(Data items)
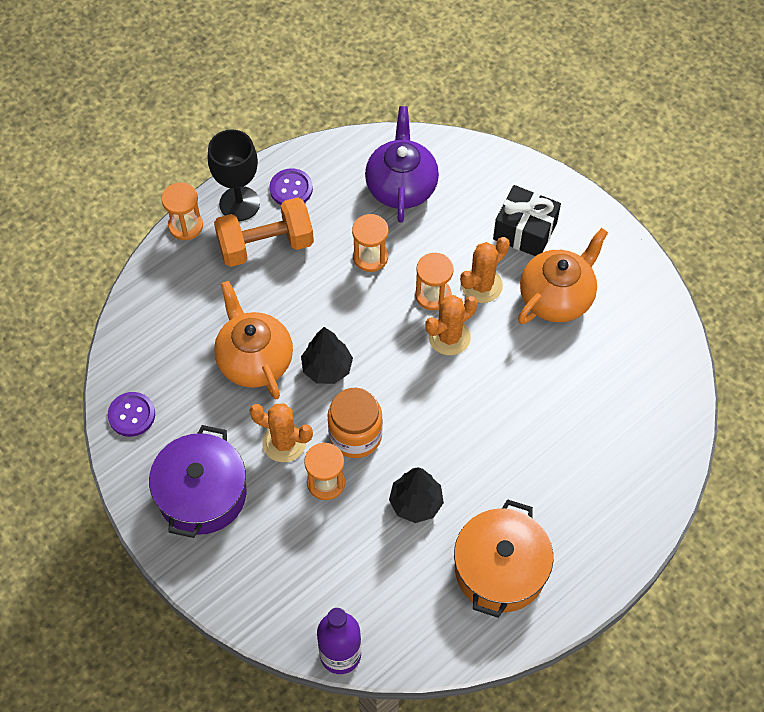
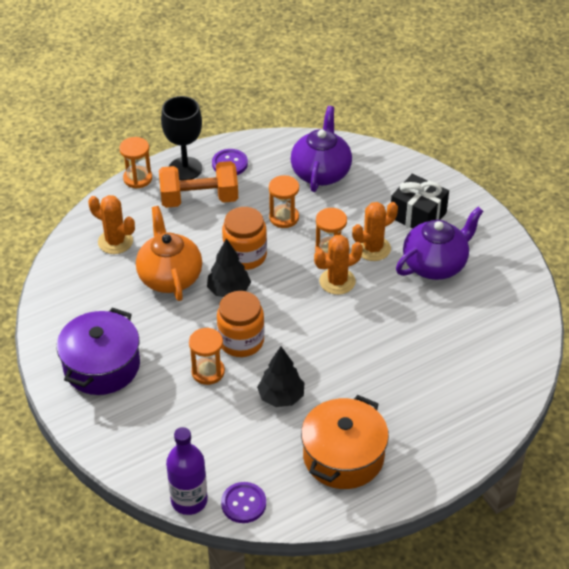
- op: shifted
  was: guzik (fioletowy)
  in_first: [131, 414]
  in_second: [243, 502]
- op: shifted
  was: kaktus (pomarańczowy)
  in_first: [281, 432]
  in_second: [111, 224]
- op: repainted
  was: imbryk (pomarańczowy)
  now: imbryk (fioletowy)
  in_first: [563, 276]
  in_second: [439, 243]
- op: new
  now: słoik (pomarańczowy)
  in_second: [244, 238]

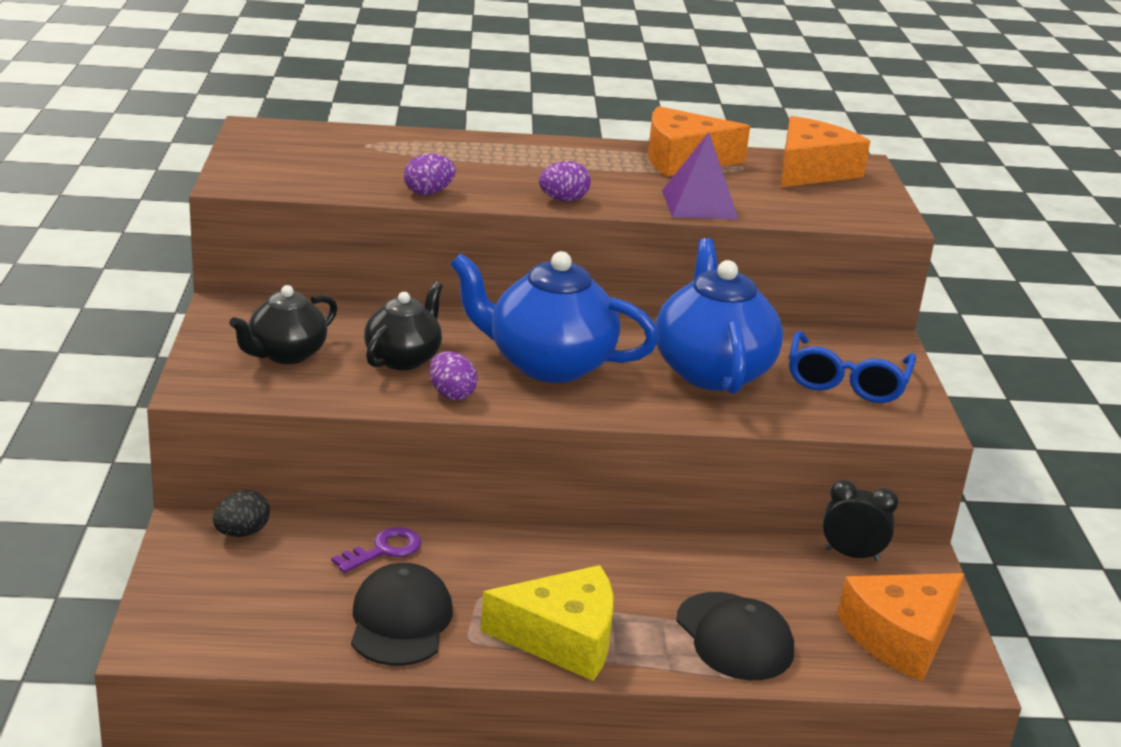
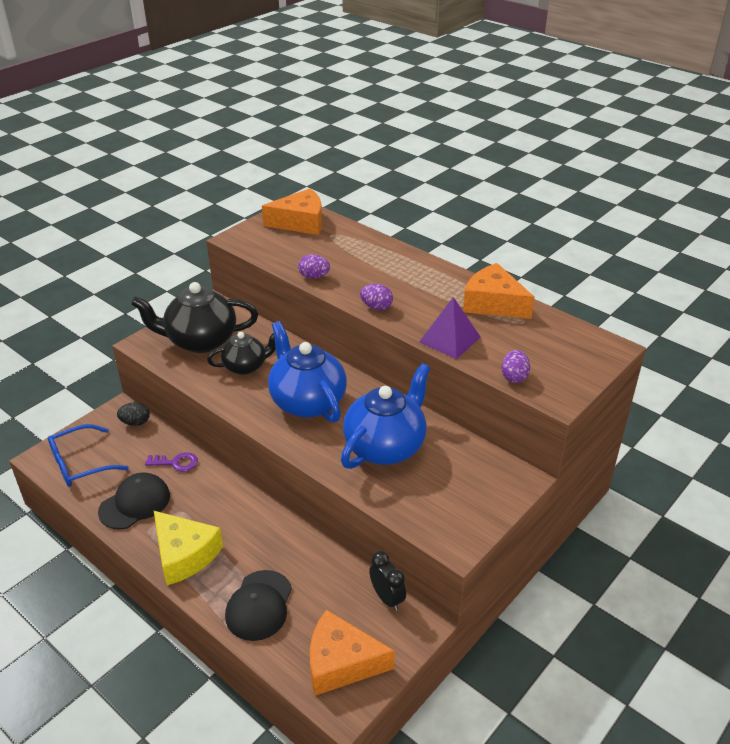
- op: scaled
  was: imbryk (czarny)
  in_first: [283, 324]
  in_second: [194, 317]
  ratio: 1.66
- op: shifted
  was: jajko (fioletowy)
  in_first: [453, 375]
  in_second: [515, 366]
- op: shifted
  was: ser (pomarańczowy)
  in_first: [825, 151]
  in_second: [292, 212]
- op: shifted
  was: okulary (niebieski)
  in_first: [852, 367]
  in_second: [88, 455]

---

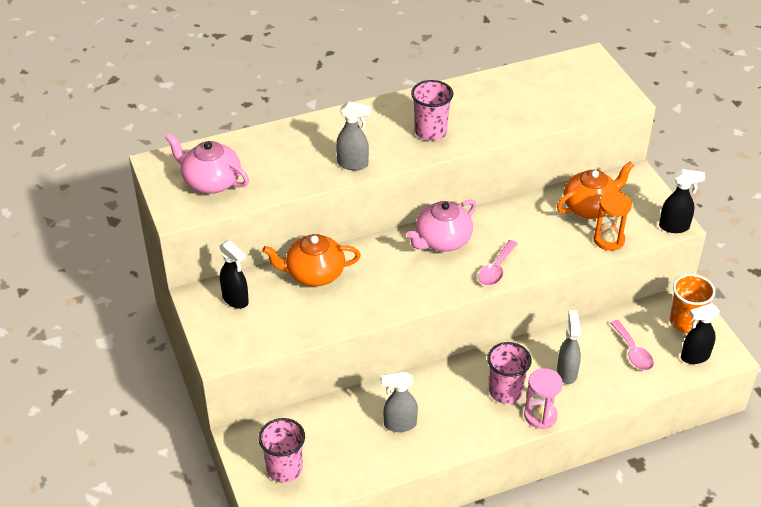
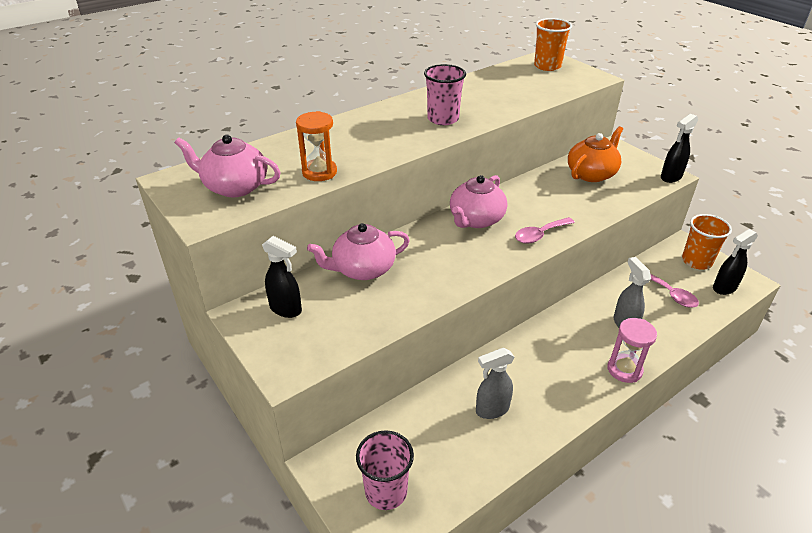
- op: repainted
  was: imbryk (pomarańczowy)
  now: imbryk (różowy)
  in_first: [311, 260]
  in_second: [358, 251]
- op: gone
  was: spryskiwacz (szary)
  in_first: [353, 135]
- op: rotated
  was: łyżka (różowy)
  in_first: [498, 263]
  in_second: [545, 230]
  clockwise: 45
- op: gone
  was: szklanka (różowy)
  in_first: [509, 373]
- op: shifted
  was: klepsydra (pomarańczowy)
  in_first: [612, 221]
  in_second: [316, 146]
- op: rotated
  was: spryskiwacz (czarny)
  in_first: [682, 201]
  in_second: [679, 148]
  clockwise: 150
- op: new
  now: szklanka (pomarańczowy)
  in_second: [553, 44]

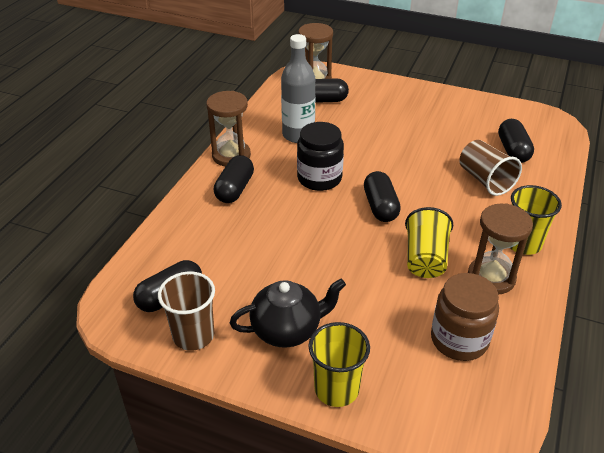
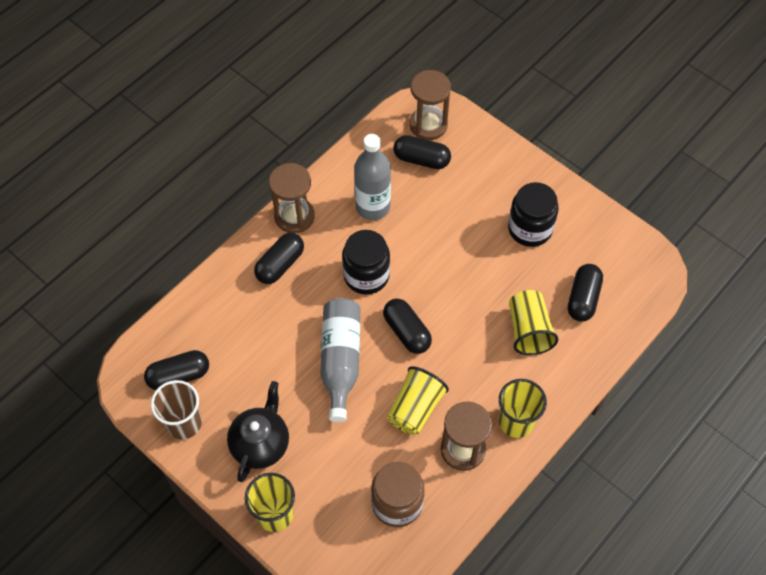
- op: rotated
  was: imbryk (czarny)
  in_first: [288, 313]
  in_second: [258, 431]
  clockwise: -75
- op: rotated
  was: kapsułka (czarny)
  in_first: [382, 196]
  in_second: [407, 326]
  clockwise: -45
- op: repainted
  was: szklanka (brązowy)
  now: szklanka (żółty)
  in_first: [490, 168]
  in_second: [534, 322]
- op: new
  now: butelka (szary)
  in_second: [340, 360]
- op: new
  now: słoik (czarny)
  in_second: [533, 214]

:: What is needed ::
From the records above, print only the lines between the one holding "was: kaktus (pomarańczowy)" and the one holding "now: słoik (pomarańczowy)", inclusive, exactly as they stand.

:: Expected answer ::
  was: kaktus (pomarańczowy)
  in_first: [281, 432]
  in_second: [111, 224]
- op: repainted
  was: imbryk (pomarańczowy)
  now: imbryk (fioletowy)
  in_first: [563, 276]
  in_second: [439, 243]
- op: new
  now: słoik (pomarańczowy)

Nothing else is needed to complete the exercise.